Going down the data below, set down exactly the line with "type=move; before=blue_ring; pos1=573,483;" and each line after it through the line with "type=replace; before=white_ring; after=red_screwdriver;"; no other lines.

▬▬▬

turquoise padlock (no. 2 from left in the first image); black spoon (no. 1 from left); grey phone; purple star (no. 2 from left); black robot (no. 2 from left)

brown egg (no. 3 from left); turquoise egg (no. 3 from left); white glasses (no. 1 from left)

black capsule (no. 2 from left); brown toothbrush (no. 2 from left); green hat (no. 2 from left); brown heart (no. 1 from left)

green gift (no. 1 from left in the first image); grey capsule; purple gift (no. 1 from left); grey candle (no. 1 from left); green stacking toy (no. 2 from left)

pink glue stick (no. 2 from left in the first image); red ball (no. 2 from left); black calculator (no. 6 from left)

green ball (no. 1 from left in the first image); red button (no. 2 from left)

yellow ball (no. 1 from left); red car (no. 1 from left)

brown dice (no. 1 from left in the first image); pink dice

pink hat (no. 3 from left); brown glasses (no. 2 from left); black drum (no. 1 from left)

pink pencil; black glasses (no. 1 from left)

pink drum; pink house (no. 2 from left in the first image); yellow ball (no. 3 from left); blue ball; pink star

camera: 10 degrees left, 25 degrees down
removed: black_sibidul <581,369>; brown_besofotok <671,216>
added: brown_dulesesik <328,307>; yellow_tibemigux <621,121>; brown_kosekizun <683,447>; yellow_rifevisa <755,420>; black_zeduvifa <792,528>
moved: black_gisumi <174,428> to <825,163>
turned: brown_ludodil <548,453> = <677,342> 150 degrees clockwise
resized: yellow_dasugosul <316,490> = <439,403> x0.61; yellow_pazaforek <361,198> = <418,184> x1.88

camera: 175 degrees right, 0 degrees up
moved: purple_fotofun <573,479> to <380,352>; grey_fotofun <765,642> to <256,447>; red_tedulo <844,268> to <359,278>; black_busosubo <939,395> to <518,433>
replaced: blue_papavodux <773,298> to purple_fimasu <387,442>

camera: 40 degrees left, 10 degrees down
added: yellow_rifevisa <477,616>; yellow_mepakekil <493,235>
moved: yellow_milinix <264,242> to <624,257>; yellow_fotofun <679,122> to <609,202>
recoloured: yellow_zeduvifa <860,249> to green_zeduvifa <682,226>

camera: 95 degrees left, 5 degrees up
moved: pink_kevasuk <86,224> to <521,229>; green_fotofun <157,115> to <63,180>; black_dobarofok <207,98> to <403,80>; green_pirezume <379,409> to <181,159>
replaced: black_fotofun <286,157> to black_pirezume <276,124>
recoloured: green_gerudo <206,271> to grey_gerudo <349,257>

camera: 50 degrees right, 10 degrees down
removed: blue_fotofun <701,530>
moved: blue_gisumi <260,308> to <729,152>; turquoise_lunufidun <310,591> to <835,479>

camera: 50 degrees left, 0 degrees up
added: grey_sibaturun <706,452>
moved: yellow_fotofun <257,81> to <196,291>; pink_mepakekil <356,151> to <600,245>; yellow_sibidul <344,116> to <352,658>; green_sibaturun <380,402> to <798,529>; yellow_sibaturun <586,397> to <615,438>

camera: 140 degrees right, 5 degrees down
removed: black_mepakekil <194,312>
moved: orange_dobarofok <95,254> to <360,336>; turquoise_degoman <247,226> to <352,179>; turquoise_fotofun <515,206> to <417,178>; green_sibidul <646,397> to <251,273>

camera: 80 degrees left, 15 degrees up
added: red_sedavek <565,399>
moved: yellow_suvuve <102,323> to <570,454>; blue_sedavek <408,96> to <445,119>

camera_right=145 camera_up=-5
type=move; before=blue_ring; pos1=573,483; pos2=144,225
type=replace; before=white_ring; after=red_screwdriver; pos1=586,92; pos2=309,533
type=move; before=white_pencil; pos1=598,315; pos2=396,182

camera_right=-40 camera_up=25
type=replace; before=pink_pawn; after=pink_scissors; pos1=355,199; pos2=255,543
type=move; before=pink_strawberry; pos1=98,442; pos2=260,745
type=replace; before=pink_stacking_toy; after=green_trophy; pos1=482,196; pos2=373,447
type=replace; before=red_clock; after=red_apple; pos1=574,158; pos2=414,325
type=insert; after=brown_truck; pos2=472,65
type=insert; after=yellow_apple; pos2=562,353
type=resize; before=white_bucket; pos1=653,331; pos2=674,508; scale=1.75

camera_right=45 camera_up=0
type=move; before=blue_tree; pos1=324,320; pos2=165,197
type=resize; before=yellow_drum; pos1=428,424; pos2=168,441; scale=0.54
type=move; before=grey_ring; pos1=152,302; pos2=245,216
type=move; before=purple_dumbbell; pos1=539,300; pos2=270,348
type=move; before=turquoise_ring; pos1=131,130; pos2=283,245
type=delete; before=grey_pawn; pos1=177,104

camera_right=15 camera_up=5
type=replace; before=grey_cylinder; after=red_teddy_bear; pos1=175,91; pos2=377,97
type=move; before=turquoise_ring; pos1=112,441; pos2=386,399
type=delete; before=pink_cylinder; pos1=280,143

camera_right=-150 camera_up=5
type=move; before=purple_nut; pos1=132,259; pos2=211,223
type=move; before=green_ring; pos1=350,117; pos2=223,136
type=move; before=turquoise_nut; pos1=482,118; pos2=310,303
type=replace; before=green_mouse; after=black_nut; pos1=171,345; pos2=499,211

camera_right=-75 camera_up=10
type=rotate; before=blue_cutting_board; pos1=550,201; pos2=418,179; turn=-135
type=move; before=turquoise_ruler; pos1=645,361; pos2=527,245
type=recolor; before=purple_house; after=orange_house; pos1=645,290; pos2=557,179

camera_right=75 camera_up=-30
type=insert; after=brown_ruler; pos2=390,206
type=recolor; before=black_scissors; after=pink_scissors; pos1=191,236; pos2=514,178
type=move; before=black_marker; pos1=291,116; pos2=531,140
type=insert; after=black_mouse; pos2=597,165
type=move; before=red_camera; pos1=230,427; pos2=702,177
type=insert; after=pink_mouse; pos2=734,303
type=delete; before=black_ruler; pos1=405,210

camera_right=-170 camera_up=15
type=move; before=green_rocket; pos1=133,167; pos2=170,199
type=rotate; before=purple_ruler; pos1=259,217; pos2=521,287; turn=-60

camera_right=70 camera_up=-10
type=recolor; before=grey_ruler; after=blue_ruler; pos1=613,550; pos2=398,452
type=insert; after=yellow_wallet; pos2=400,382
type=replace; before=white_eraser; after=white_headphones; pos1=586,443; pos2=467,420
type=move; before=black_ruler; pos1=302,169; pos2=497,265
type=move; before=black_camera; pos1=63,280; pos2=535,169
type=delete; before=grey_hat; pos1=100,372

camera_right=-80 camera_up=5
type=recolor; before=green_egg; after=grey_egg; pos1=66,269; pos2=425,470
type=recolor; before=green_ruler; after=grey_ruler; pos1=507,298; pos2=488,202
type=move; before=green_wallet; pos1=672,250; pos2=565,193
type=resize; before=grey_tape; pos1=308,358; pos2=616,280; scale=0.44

▬▬▬

**Answer area**.
type=move; before=blue_ring; pos1=573,483; pos2=144,225
type=replace; before=white_ring; after=red_screwdriver; pos1=586,92; pos2=309,533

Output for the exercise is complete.